Exercise description. Would you set down the data that follows, word for word, without any pictures?

Data provided.
____
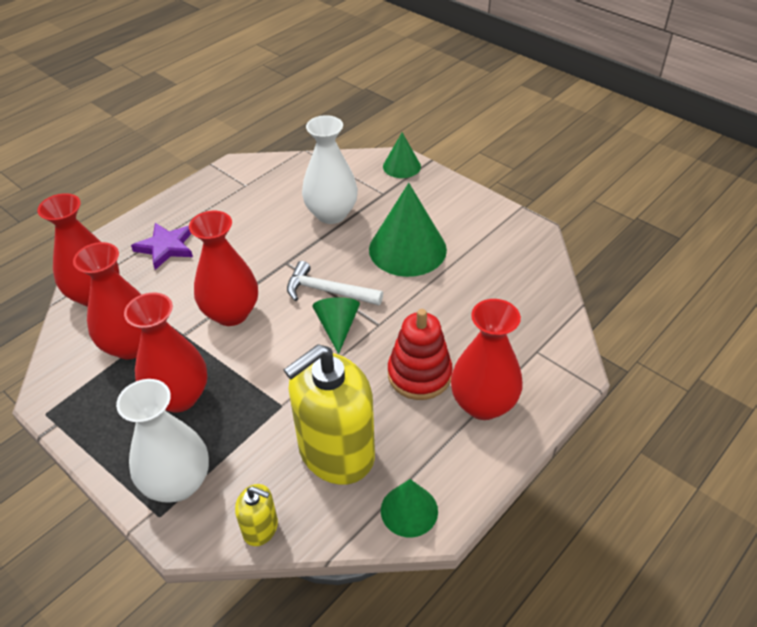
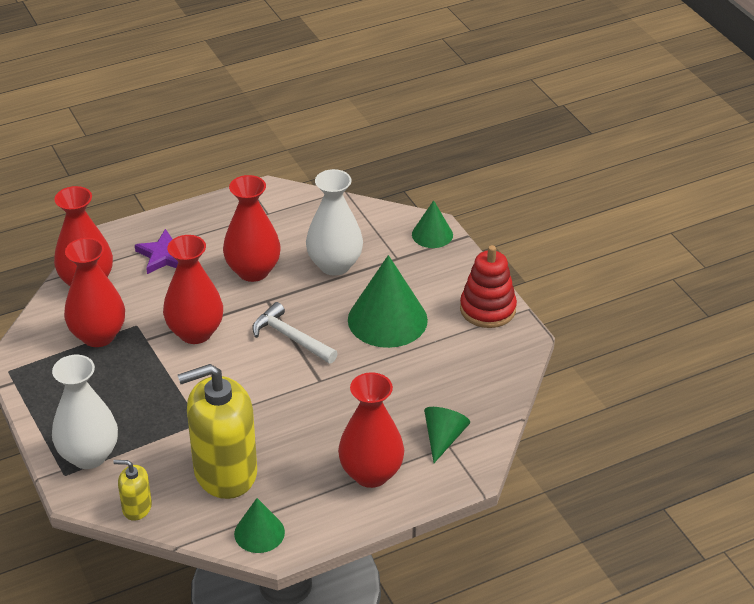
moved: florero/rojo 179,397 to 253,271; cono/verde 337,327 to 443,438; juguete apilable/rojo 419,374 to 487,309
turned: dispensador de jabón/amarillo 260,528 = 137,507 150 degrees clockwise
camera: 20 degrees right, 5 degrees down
____
Response to the exercise.
moved: florero/rojo 179,397 to 253,271; cono/verde 337,327 to 443,438; juguete apilable/rojo 419,374 to 487,309
turned: dispensador de jabón/amarillo 260,528 = 137,507 150 degrees clockwise
camera: 20 degrees right, 5 degrees down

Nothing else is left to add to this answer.